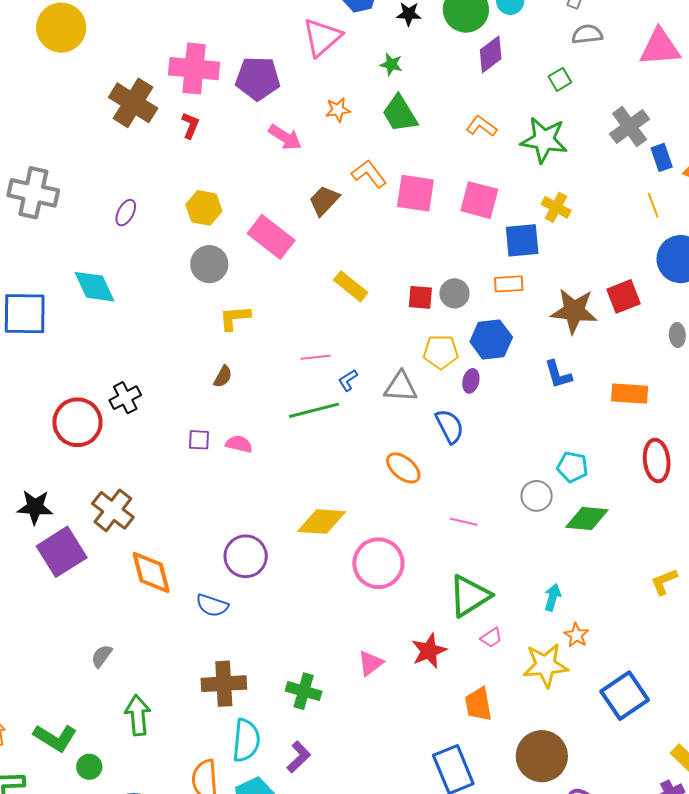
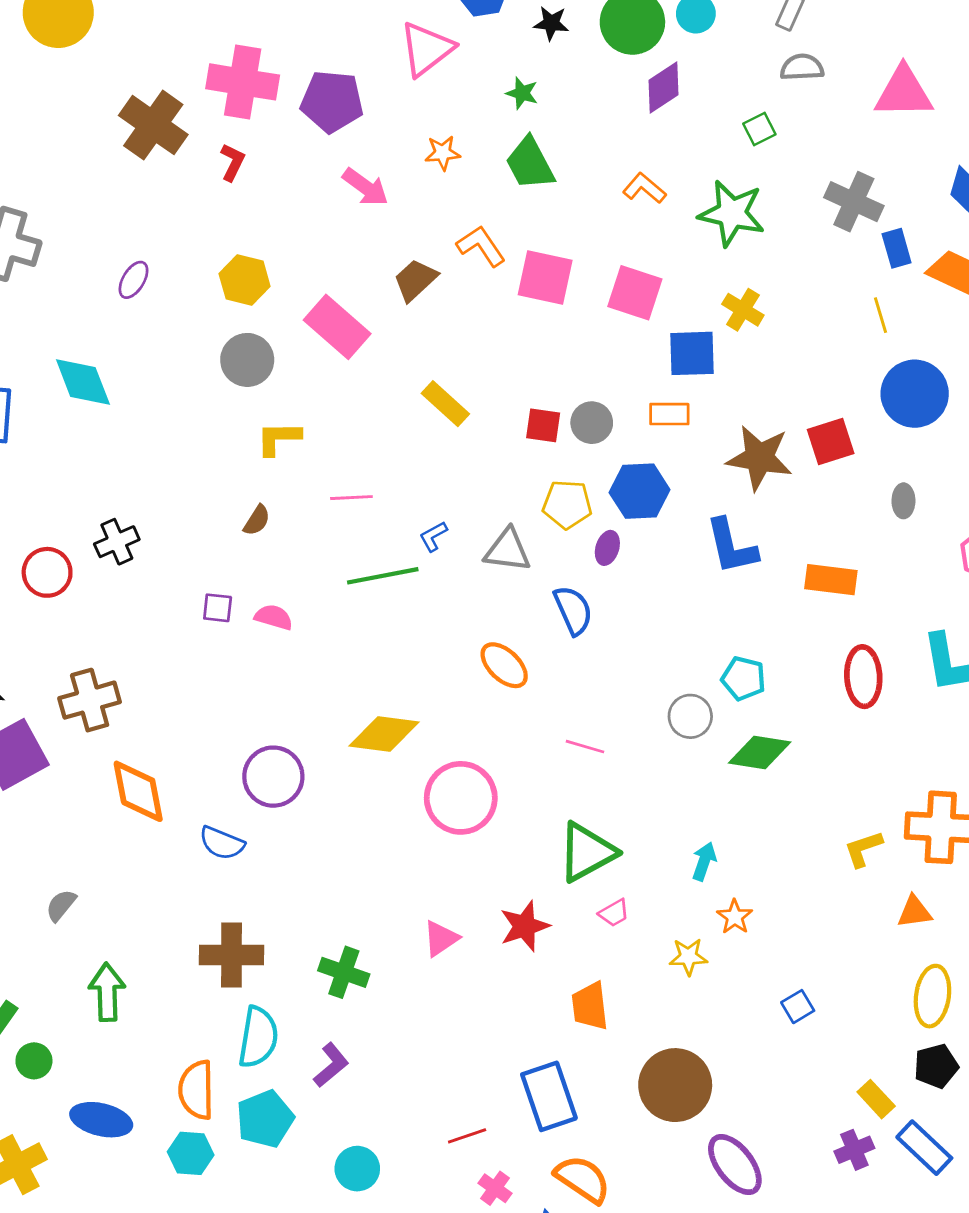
gray cross: (630, 126) -> (854, 202), turned -33
pink line: (316, 357) -> (351, 498), moved
blue L-shape: (558, 374) -> (731, 546), size x1.4
red circle: (78, 422) -> (47, 572), size x0.7
brown cross: (113, 510) -> (90, 700), turned 33
yellow star: (546, 665) -> (688, 957), size x0.6
blue square: (625, 696) -> (798, 1007), size x0.5

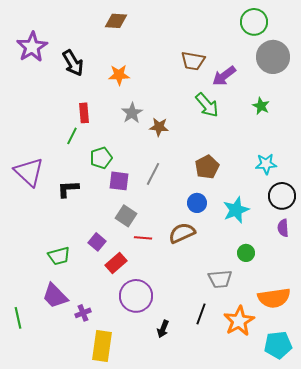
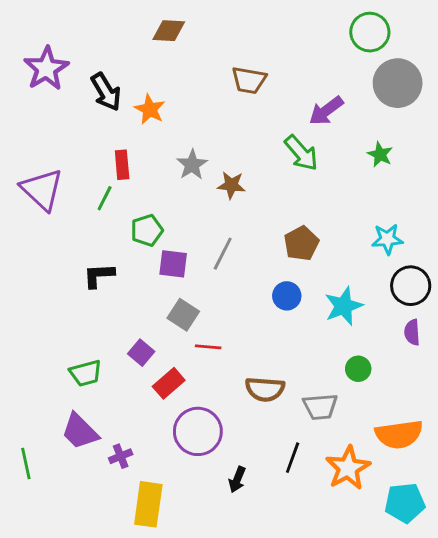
brown trapezoid: (193, 61) -> (249, 80), moved
orange star: (119, 75) -> (150, 109), moved, turned 30
purple triangle: (29, 172) -> (42, 189), moved
brown semicircle: (182, 233) -> (265, 389), moved, turned -152

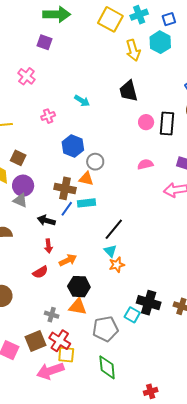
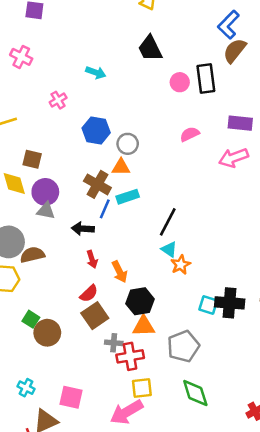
brown cross: (65, 188) -> (97, 184), turned 30
orange arrow: (68, 260) -> (120, 272), turned 102
cyan square: (132, 315) -> (208, 305), moved
brown square: (36, 341) -> (95, 316), moved
red cross: (60, 341) -> (130, 356), moved, turned -30

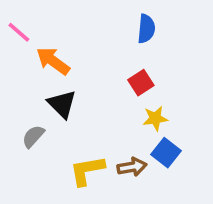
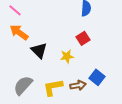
orange arrow: (53, 61) -> (19, 32), moved
yellow star: (155, 118) -> (67, 56), moved
gray semicircle: (33, 136) -> (23, 85), moved, size x1.5

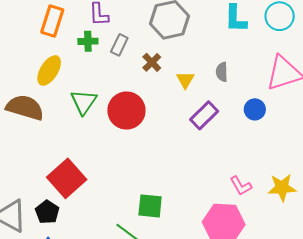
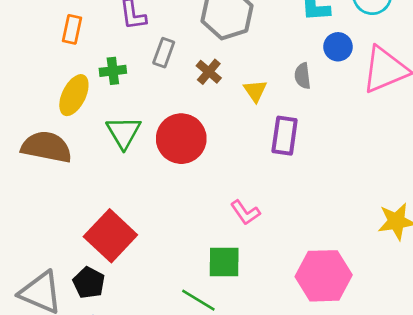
orange rectangle: (52, 21) -> (72, 29), size x0.7
green cross: (88, 41) -> (113, 71), moved
blue circle: (255, 109) -> (338, 47), moved
purple rectangle: (204, 115) -> (285, 136), turned -32
pink L-shape: (241, 186) -> (245, 212), moved

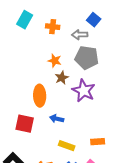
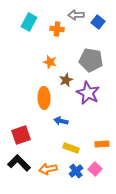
gray arrow: (80, 35) -> (76, 15), moved
orange star: (55, 61) -> (50, 62), moved
red square: (25, 124) -> (21, 135), moved, turned -30

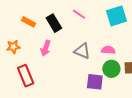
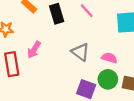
pink arrow: (46, 48) -> (34, 50), moved

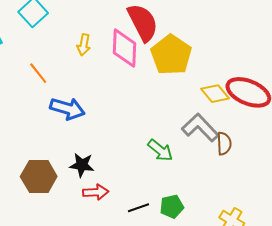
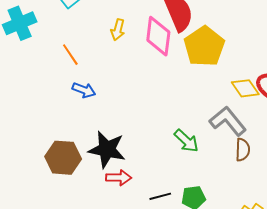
blue arrow: (67, 109) -> (84, 90), moved, size x0.7
brown semicircle: (224, 144) -> (243, 150), moved
black star: (82, 165) -> (107, 149), size x1.5

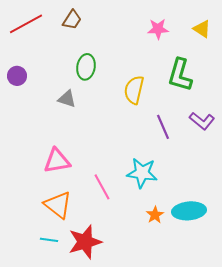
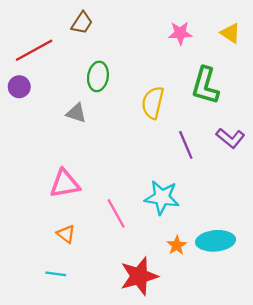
red line: (26, 24) -> (34, 50), moved
orange triangle: (58, 205) -> (66, 234), size x0.6
red star: (85, 242) -> (139, 276), moved

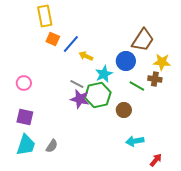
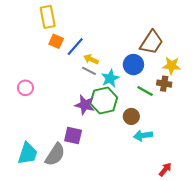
gray line: (77, 84) -> (89, 71), moved
purple square: (25, 117) -> (73, 136), moved
cyan arrow: (135, 141) -> (143, 136), moved
gray semicircle: (52, 146) -> (55, 155), size x1.6

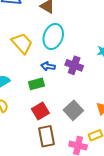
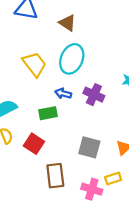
gray square: (73, 110) -> (89, 147), turned -36
red square: (40, 111) -> (34, 144), moved, turned -30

**Exercise details:** A verbatim copy of the data, free of pictures, is the expected answer.

**Exercise response:**
gray cross: (630, 126) -> (854, 202), turned -33
pink line: (316, 357) -> (351, 498), moved
blue L-shape: (558, 374) -> (731, 546), size x1.4
red circle: (78, 422) -> (47, 572), size x0.7
brown cross: (113, 510) -> (90, 700), turned 33
yellow star: (546, 665) -> (688, 957), size x0.6
blue square: (625, 696) -> (798, 1007), size x0.5

brown trapezoid: (193, 61) -> (249, 80), moved
orange star: (119, 75) -> (150, 109), moved, turned 30
purple triangle: (29, 172) -> (42, 189), moved
brown semicircle: (182, 233) -> (265, 389), moved, turned -152

brown cross: (65, 188) -> (97, 184), turned 30
orange arrow: (68, 260) -> (120, 272), turned 102
cyan square: (132, 315) -> (208, 305), moved
brown square: (36, 341) -> (95, 316), moved
red cross: (60, 341) -> (130, 356), moved, turned -30

orange arrow: (53, 61) -> (19, 32), moved
yellow star: (155, 118) -> (67, 56), moved
gray semicircle: (33, 136) -> (23, 85), moved, size x1.5

orange rectangle: (52, 21) -> (72, 29), size x0.7
green cross: (88, 41) -> (113, 71), moved
blue circle: (255, 109) -> (338, 47), moved
purple rectangle: (204, 115) -> (285, 136), turned -32
pink L-shape: (241, 186) -> (245, 212), moved

gray arrow: (80, 35) -> (76, 15), moved
orange star: (55, 61) -> (50, 62), moved
red square: (25, 124) -> (21, 135), moved, turned -30

pink arrow: (46, 48) -> (34, 50), moved

blue arrow: (67, 109) -> (84, 90), moved, size x0.7
brown semicircle: (224, 144) -> (243, 150), moved
black star: (82, 165) -> (107, 149), size x1.5

red line: (26, 24) -> (34, 50), moved
orange triangle: (58, 205) -> (66, 234), size x0.6
red star: (85, 242) -> (139, 276), moved

gray line: (77, 84) -> (89, 71), moved
purple square: (25, 117) -> (73, 136), moved
cyan arrow: (135, 141) -> (143, 136), moved
gray semicircle: (52, 146) -> (55, 155), size x1.6

gray square: (73, 110) -> (89, 147), turned -36
red square: (40, 111) -> (34, 144), moved, turned -30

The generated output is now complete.